WORK INSTRUCTION -
Transcribe each line of the records below exactly, excluding any embedded images.

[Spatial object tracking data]
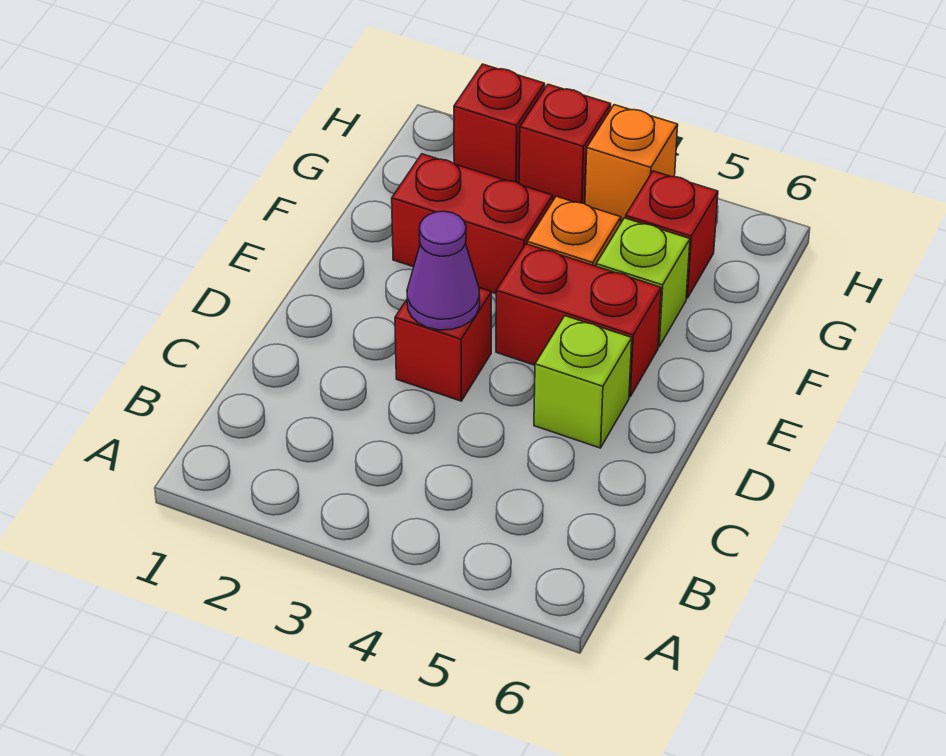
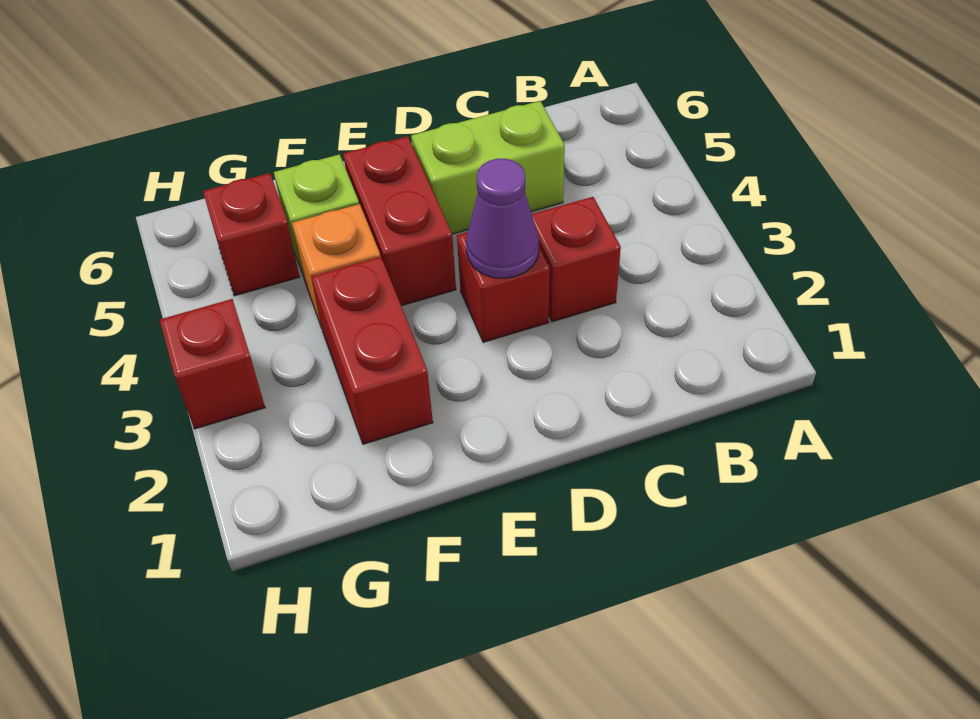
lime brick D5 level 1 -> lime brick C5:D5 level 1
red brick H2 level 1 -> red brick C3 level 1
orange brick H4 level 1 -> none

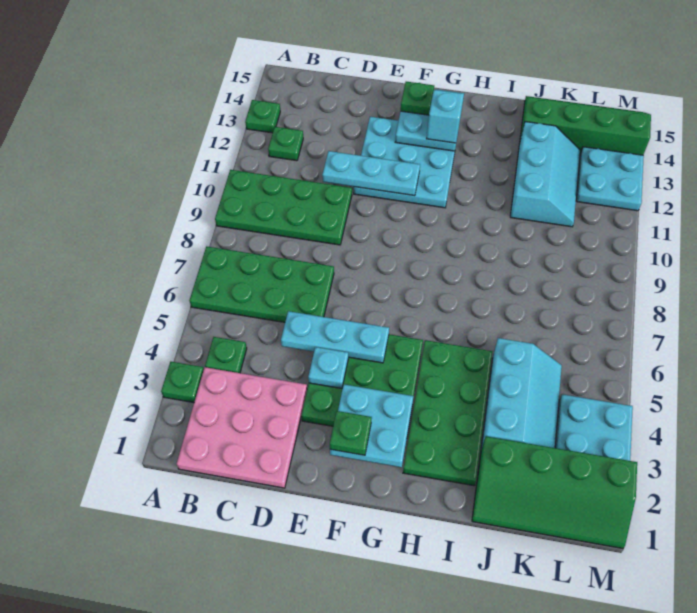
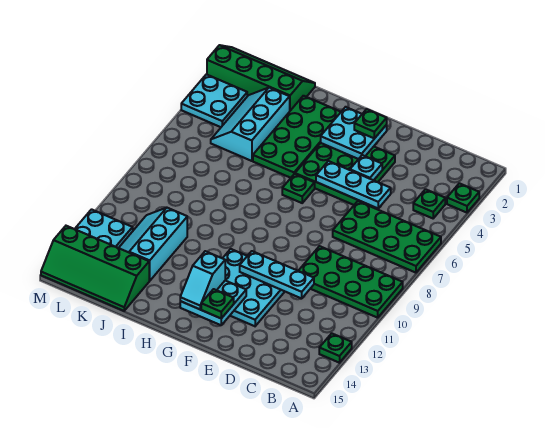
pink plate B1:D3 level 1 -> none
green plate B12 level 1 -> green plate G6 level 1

EXERCISE OUTPUT -
lime brick D5 level 1 -> lime brick C5:D5 level 1
red brick H2 level 1 -> red brick C3 level 1
orange brick H4 level 1 -> none

pink plate B1:D3 level 1 -> none
green plate B12 level 1 -> green plate G6 level 1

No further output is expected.